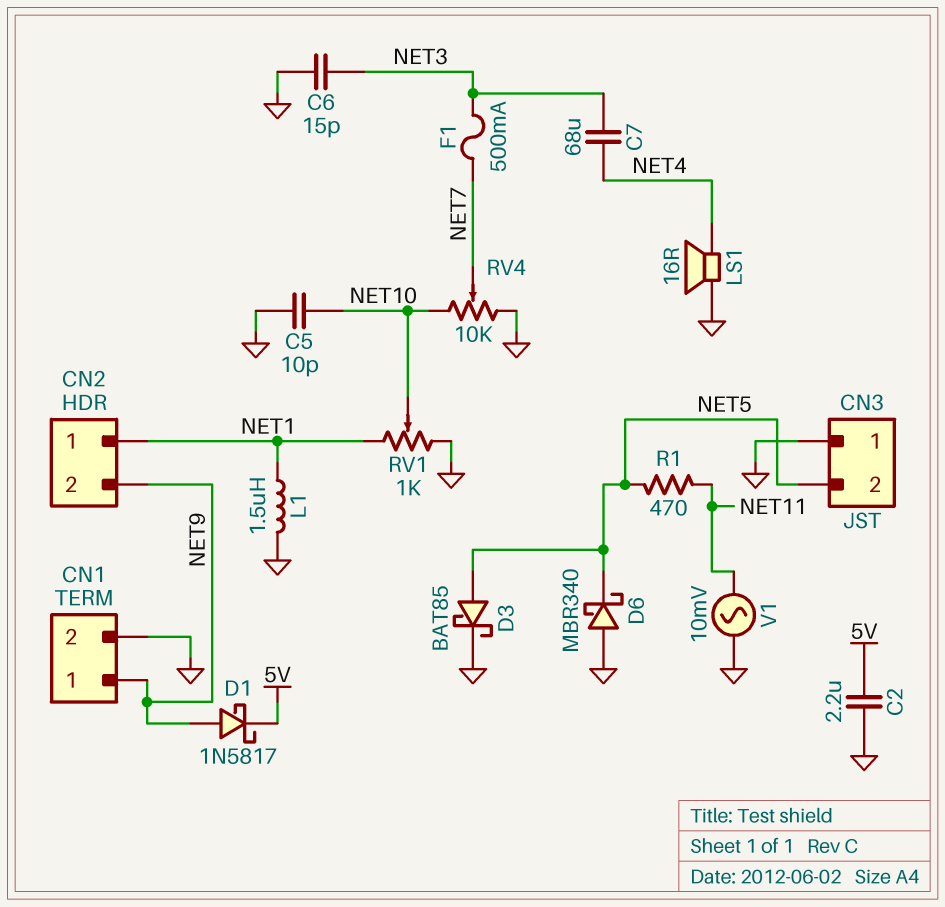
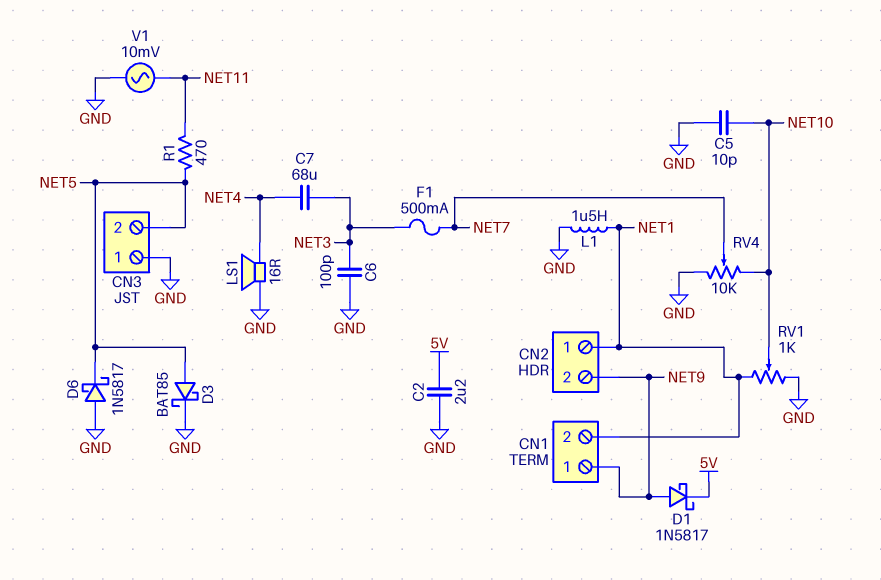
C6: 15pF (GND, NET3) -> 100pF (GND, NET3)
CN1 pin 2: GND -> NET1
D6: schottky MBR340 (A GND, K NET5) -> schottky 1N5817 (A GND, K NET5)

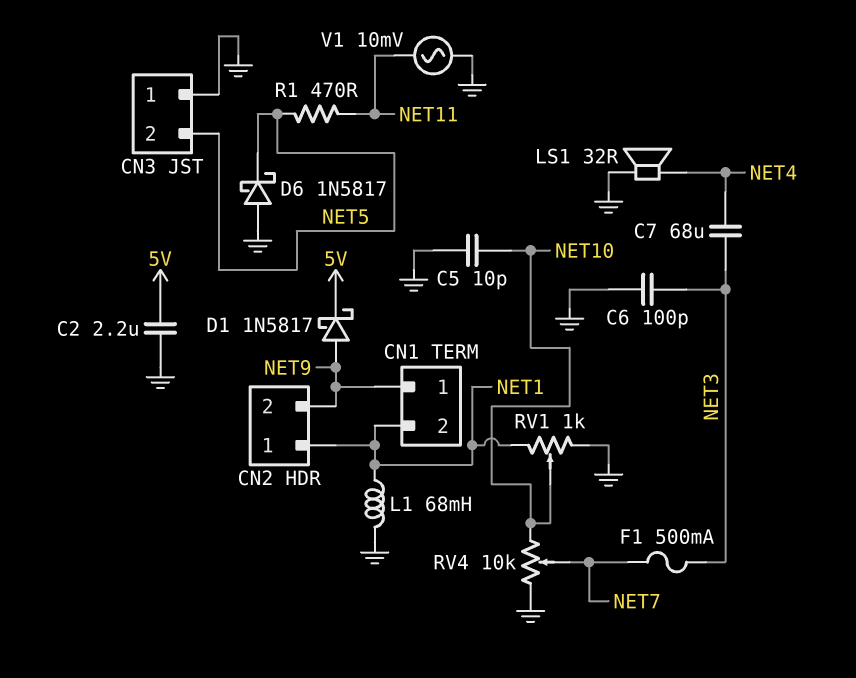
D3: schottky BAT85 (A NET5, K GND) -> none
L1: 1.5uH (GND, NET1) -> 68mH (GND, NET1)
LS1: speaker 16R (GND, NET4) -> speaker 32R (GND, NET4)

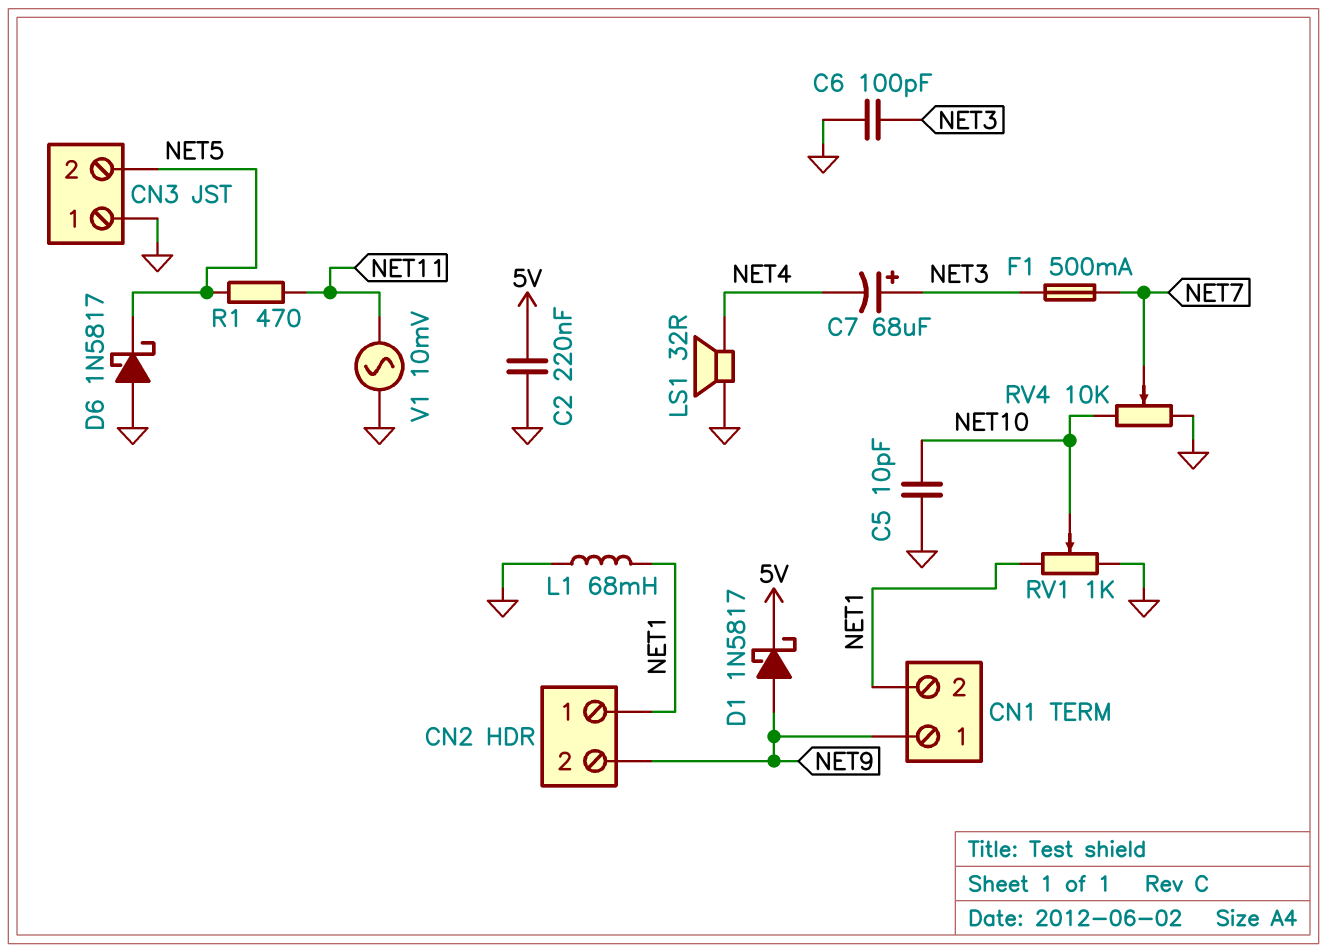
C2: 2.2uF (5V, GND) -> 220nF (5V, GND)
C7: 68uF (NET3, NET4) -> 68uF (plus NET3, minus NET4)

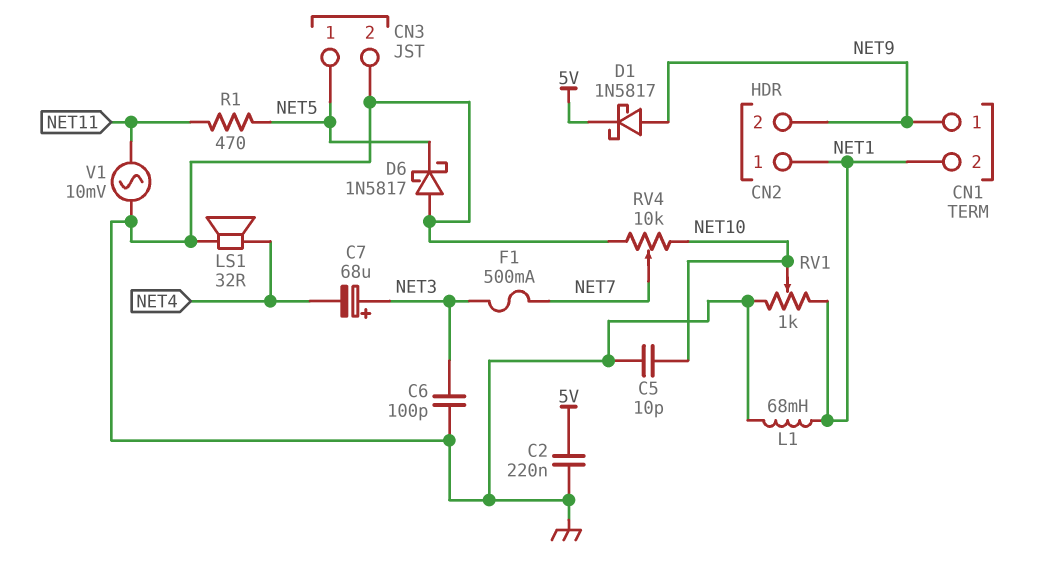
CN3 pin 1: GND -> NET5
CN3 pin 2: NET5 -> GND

---

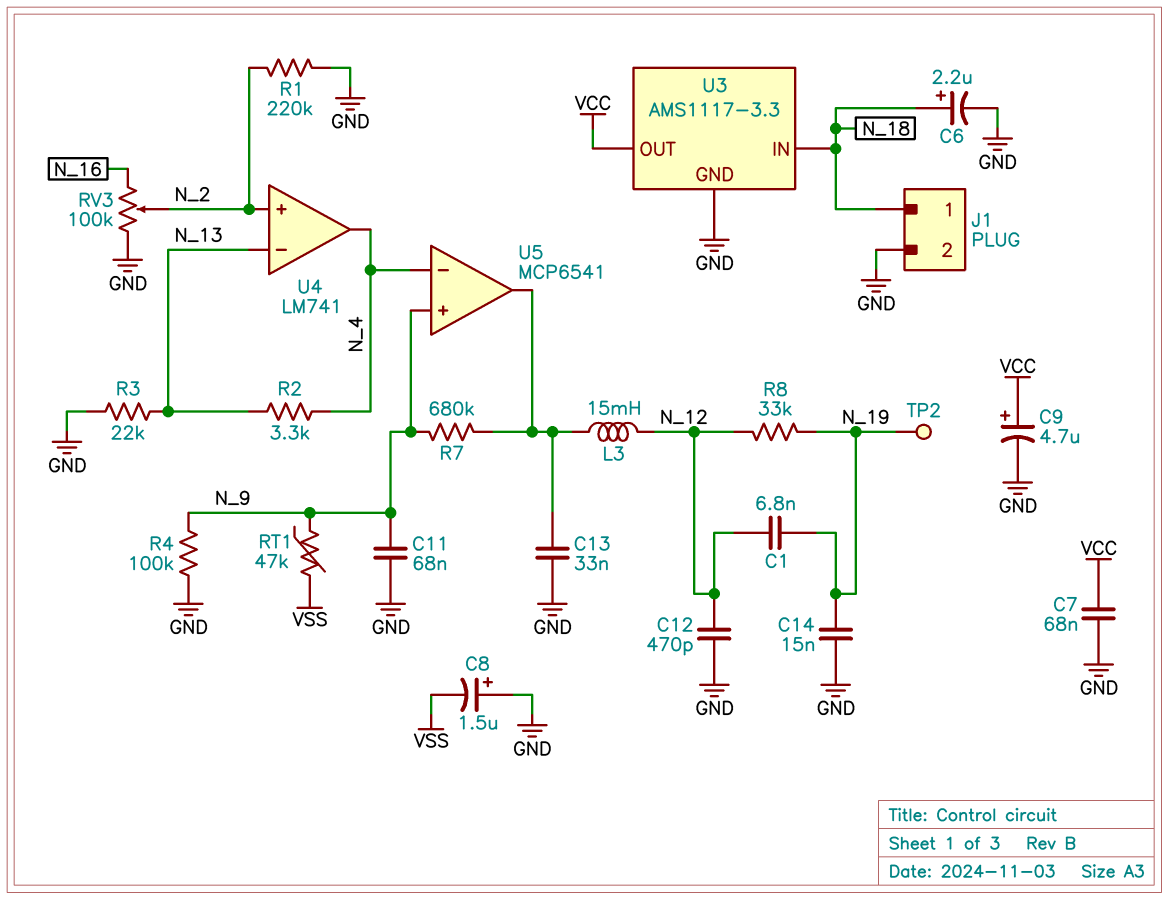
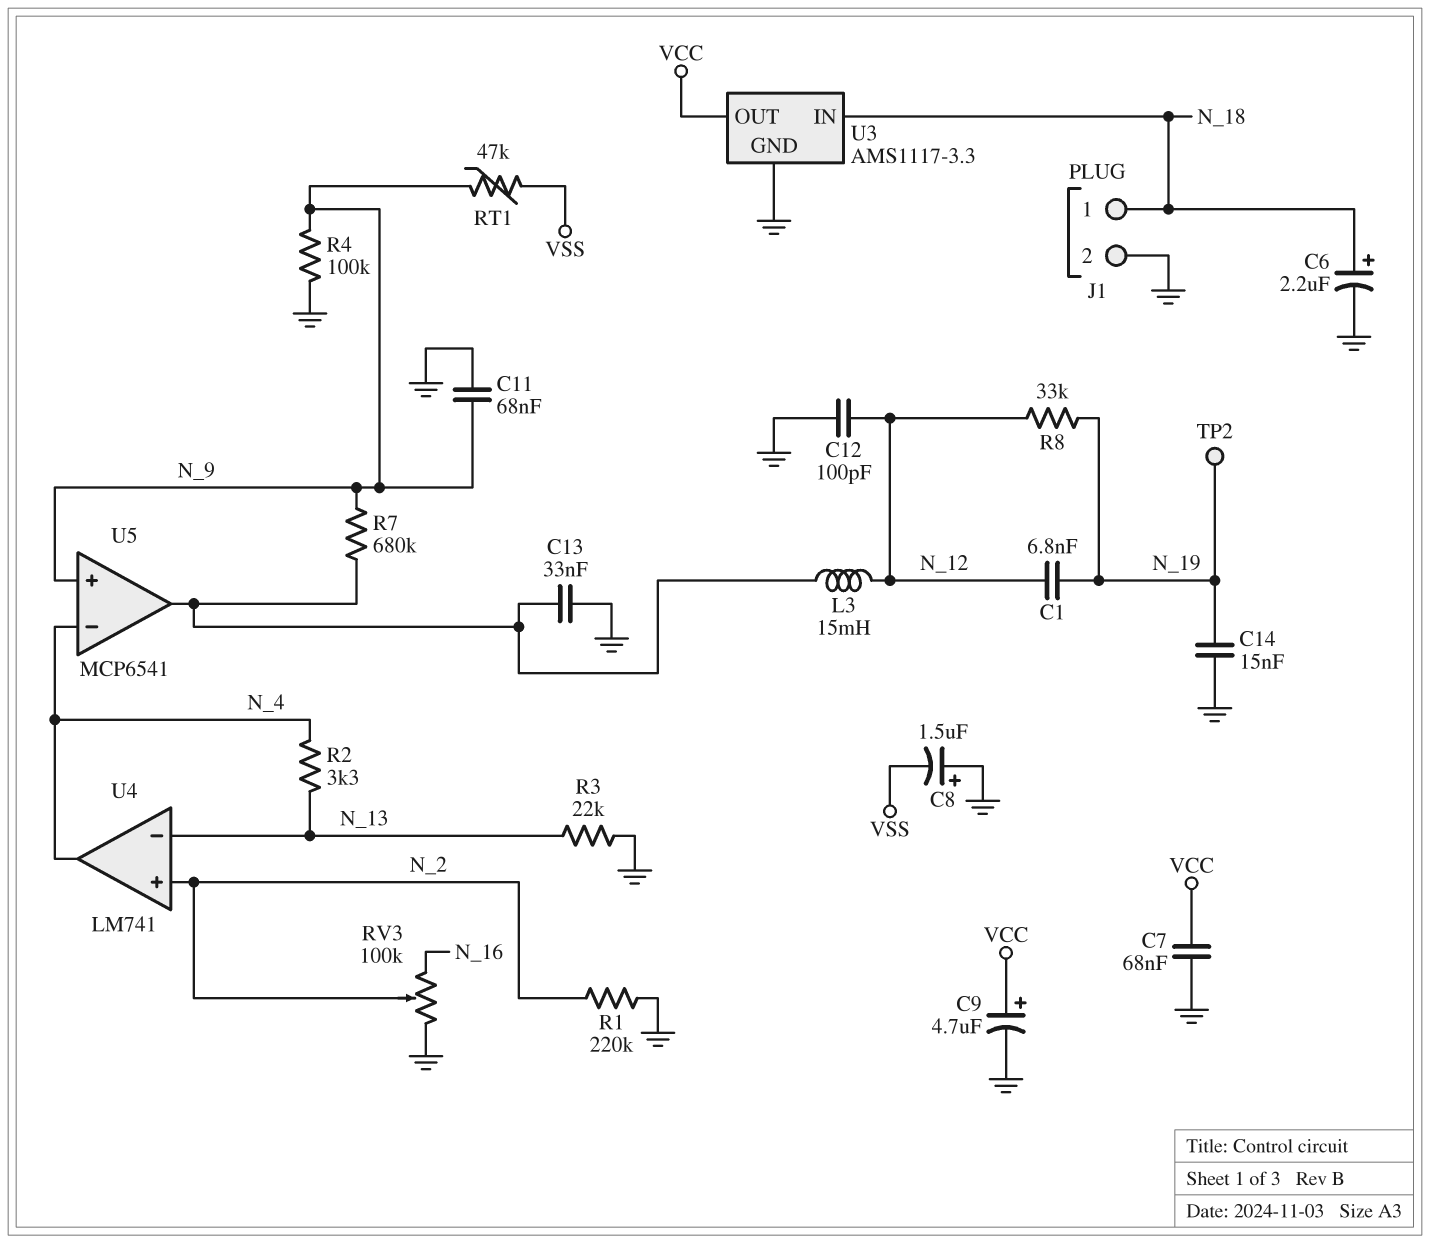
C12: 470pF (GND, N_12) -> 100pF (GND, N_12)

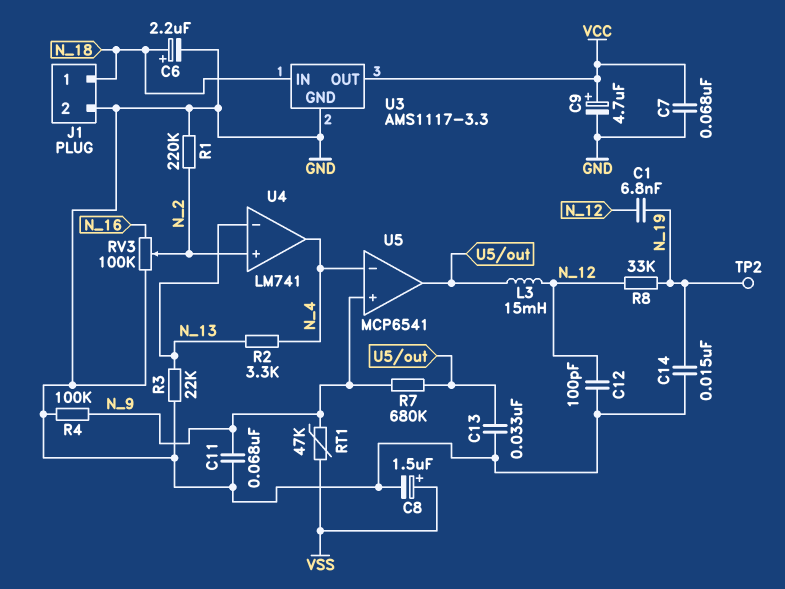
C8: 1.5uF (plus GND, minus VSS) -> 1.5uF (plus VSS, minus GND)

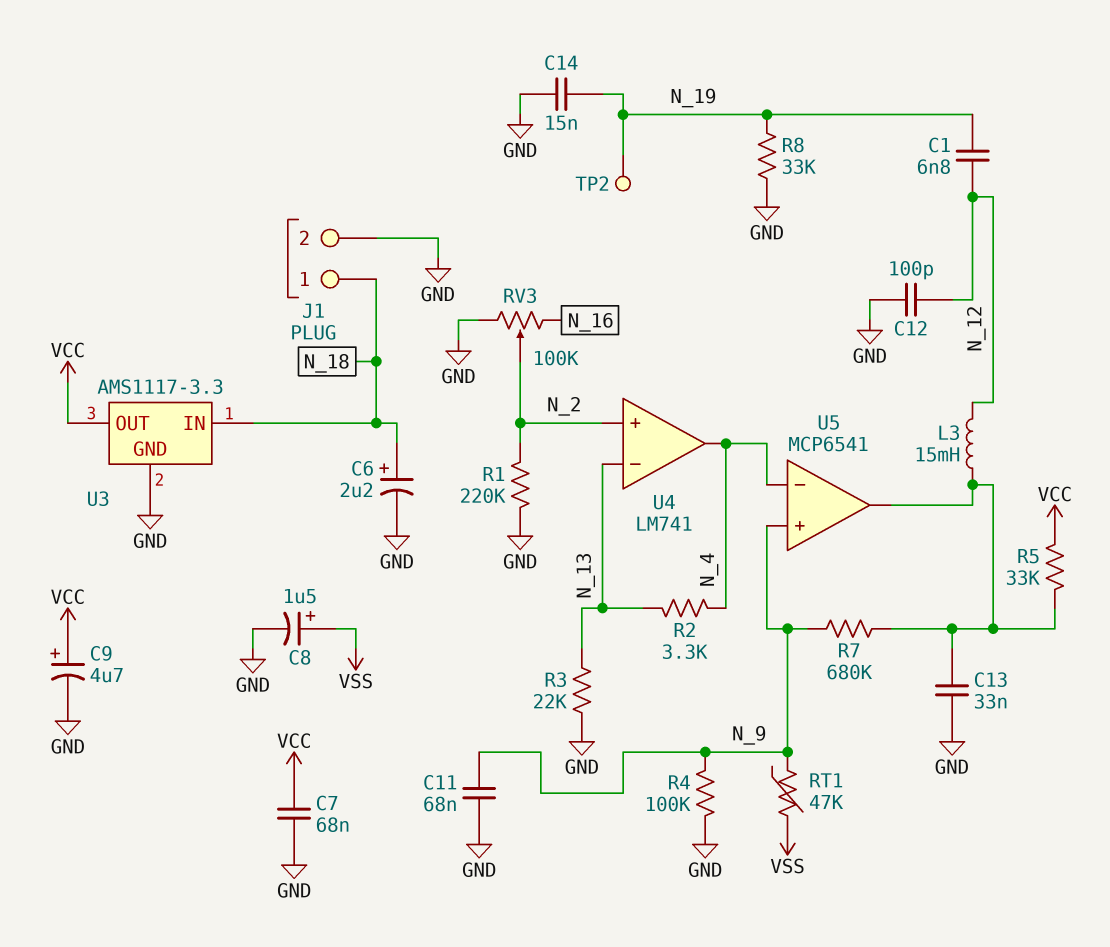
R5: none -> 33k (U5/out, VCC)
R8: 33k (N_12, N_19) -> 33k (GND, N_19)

...

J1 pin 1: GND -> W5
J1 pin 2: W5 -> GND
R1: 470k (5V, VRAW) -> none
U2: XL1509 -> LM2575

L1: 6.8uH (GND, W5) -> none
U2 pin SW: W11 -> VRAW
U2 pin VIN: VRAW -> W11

__TO DO__. Go through the listing above and return each line where the word "plus" occurs.

__ANSWER TO THIS EXERCISE__.
C7: 68uF (NET3, NET4) -> 68uF (plus NET3, minus NET4)
C8: 1.5uF (plus GND, minus VSS) -> 1.5uF (plus VSS, minus GND)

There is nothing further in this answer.